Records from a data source
◆ ◆ ◆

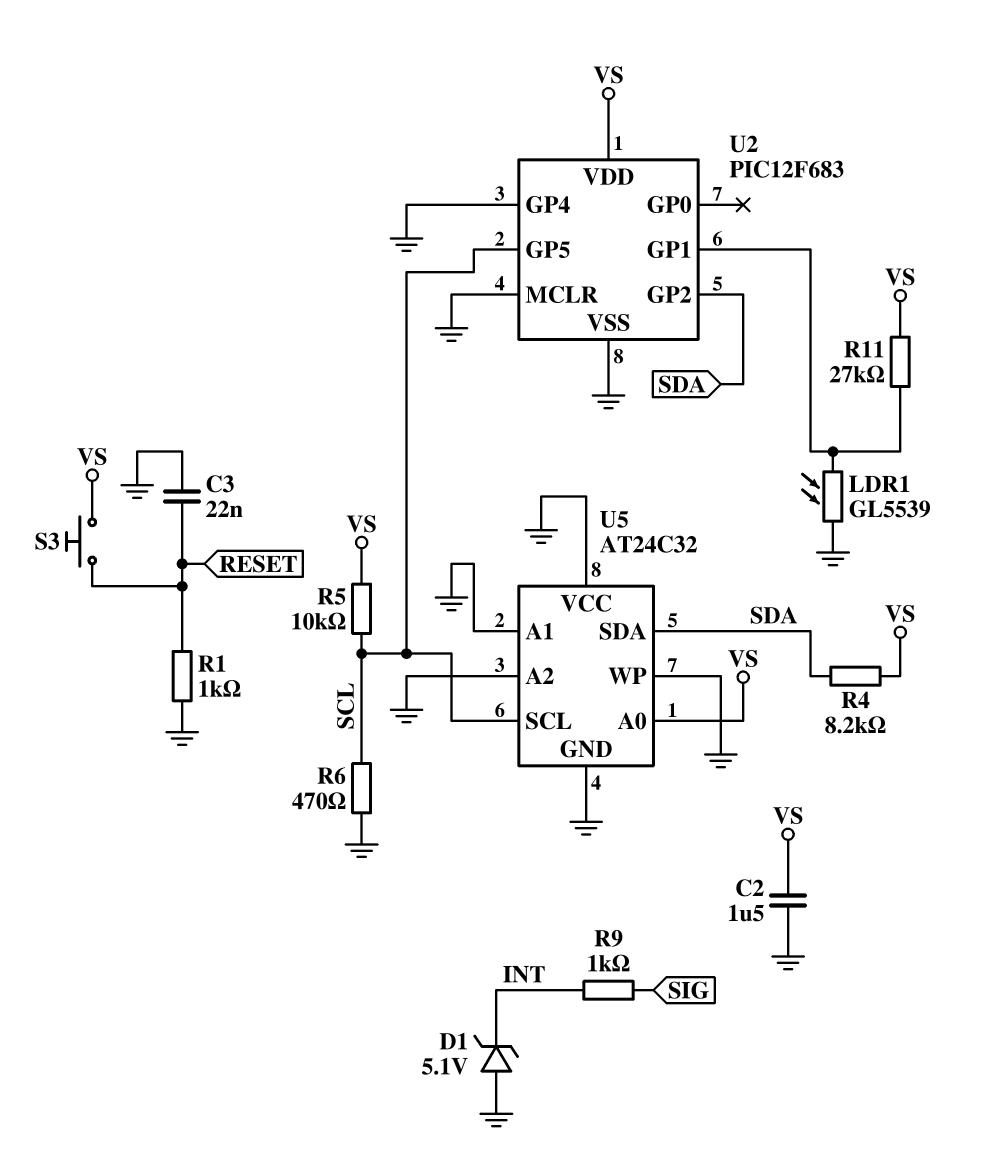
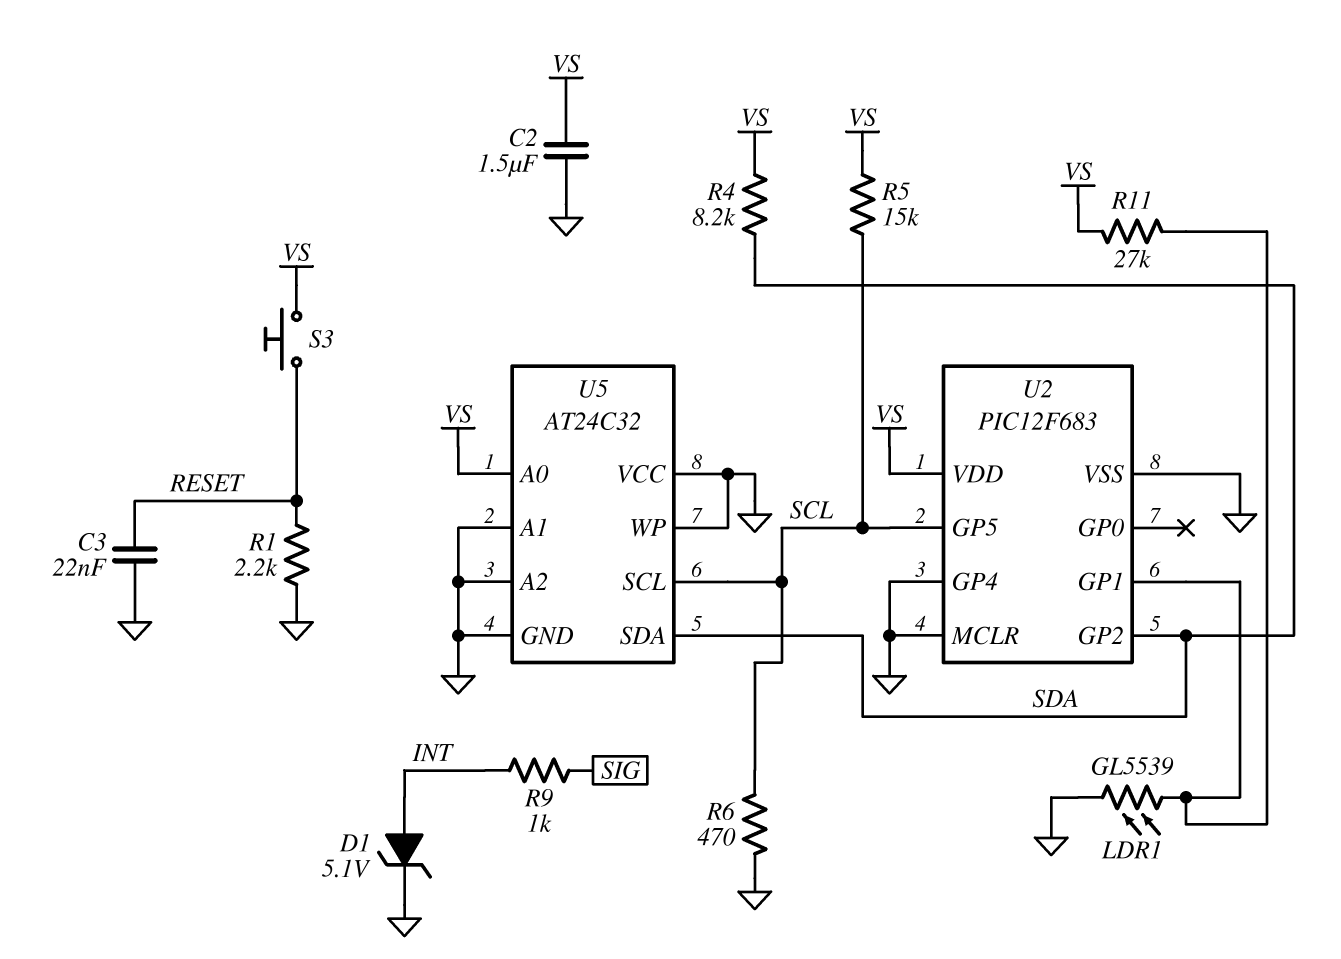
D1: zener 5.1V (A GND, K INT) -> zener 5.1V (A INT, K GND)
R1: 1k (GND, RESET) -> 2.2k (GND, RESET)
R5: 10k (SCL, VS) -> 15k (SCL, VS)

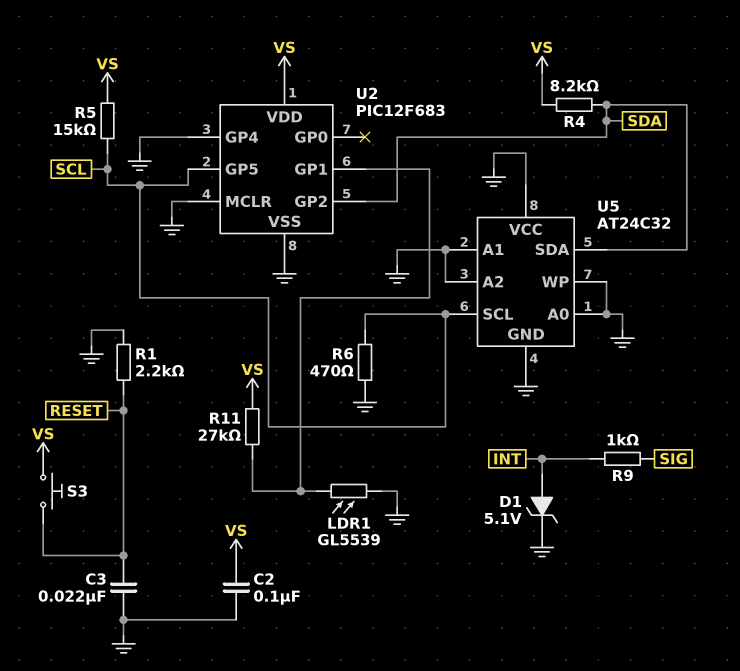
C2: 1.5uF (GND, VS) -> 100nF (GND, VS)
U5 pin A0: VS -> GND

◆ ◆ ◆

If an entry contains an image, print the rest of that entry exactly and leave the image out.

D1: zener 5.1V (A GND, K INT) -> zener 5.1V (A INT, K GND)
R1: 1k (GND, RESET) -> 2.2k (GND, RESET)
R5: 10k (SCL, VS) -> 15k (SCL, VS)

C2: 1.5uF (GND, VS) -> 100nF (GND, VS)
U5 pin A0: VS -> GND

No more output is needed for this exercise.